____ RECORDS TO PROCESS

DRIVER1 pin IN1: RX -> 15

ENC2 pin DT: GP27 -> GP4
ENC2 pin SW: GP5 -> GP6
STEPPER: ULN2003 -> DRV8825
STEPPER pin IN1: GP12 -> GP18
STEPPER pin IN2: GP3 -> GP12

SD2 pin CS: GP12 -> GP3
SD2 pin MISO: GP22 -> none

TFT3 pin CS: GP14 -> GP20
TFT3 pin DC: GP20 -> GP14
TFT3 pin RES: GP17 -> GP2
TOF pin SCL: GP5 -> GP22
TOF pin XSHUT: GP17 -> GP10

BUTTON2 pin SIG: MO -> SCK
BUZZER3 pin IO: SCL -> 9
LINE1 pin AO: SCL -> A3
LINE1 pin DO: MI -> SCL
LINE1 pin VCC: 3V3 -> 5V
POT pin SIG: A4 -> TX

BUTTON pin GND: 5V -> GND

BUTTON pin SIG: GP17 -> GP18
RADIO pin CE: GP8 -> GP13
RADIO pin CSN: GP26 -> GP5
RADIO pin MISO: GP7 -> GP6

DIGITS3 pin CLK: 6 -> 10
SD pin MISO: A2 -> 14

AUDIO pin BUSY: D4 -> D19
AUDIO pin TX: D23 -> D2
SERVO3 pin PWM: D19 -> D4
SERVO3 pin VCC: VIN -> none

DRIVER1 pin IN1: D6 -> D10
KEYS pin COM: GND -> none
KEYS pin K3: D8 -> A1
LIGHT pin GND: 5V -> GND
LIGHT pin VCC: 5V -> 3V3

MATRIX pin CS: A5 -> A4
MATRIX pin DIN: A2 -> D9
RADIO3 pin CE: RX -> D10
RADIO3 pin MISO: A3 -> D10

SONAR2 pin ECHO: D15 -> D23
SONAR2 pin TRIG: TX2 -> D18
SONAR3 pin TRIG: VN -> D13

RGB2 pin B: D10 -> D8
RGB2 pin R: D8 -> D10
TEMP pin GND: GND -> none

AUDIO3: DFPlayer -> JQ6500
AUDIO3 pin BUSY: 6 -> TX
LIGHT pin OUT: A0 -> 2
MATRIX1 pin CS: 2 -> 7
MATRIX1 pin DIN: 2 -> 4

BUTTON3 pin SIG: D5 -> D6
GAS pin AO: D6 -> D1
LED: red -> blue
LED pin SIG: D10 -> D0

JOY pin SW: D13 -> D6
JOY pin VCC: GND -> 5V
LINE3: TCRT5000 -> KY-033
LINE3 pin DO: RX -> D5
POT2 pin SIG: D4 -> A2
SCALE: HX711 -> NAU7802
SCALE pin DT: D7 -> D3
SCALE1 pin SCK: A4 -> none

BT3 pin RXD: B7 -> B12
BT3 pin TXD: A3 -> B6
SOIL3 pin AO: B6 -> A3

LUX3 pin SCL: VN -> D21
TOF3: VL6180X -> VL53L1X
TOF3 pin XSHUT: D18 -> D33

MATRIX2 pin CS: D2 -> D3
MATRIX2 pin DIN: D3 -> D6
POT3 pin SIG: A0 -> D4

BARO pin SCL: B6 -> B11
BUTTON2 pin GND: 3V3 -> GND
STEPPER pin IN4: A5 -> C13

________

* WORK INSTRUCTIONS
Starting with the line with "TFT3 pin CS: GP14 -> GP20" above and going on through the line with "LINE1 pin VCC: 3V3 -> 5V", transcribe every line exactly, both ends included, and add nothing.

* EXPECTED ANSWER
TFT3 pin CS: GP14 -> GP20
TFT3 pin DC: GP20 -> GP14
TFT3 pin RES: GP17 -> GP2
TOF pin SCL: GP5 -> GP22
TOF pin XSHUT: GP17 -> GP10

BUTTON2 pin SIG: MO -> SCK
BUZZER3 pin IO: SCL -> 9
LINE1 pin AO: SCL -> A3
LINE1 pin DO: MI -> SCL
LINE1 pin VCC: 3V3 -> 5V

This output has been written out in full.